▶
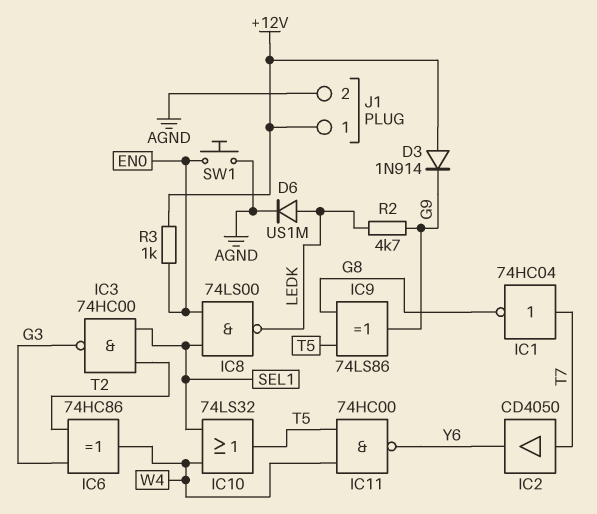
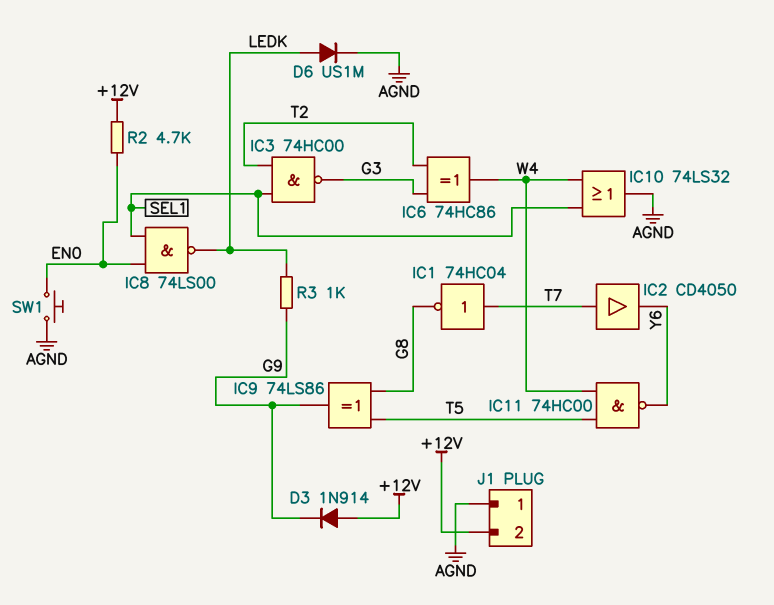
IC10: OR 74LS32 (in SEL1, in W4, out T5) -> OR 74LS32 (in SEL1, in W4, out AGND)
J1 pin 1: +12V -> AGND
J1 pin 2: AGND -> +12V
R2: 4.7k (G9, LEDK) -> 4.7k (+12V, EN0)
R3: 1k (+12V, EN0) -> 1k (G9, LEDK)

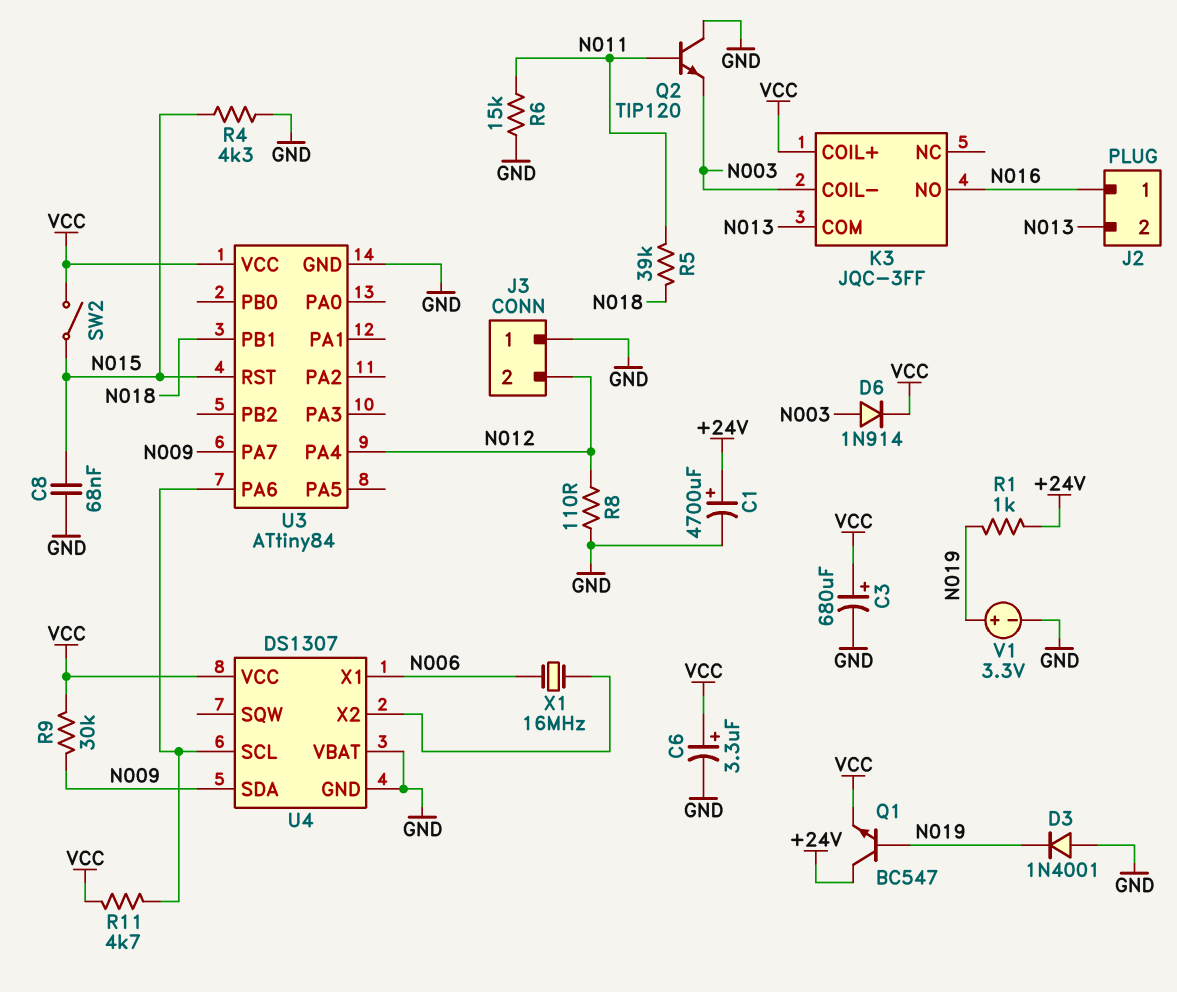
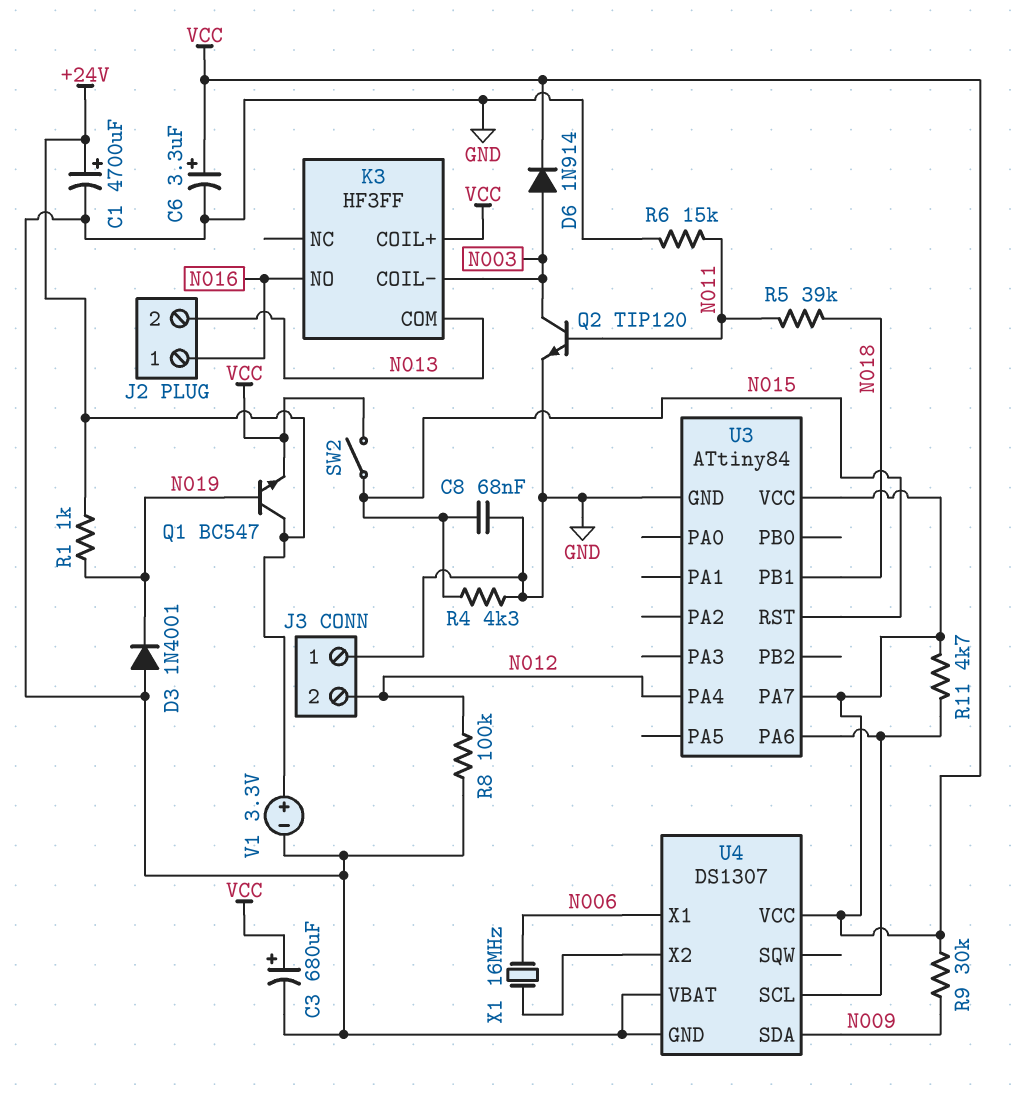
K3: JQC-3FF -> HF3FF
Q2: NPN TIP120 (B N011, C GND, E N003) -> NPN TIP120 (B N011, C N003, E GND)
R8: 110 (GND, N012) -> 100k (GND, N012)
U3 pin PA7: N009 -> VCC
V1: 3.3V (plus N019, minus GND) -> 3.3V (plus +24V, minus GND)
◀
▶
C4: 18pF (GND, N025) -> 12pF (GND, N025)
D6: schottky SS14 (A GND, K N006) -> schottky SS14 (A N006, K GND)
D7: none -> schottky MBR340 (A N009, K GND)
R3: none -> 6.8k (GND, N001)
◀
Every line above between the one containing "IC10: OR 74LS32" and the one containing "U3 pin PA7: N009 -> VCC", those two included, is to be printed exactly. No pictures go into the copy.

- [Result of the exercise]
IC10: OR 74LS32 (in SEL1, in W4, out T5) -> OR 74LS32 (in SEL1, in W4, out AGND)
J1 pin 1: +12V -> AGND
J1 pin 2: AGND -> +12V
R2: 4.7k (G9, LEDK) -> 4.7k (+12V, EN0)
R3: 1k (+12V, EN0) -> 1k (G9, LEDK)

K3: JQC-3FF -> HF3FF
Q2: NPN TIP120 (B N011, C GND, E N003) -> NPN TIP120 (B N011, C N003, E GND)
R8: 110 (GND, N012) -> 100k (GND, N012)
U3 pin PA7: N009 -> VCC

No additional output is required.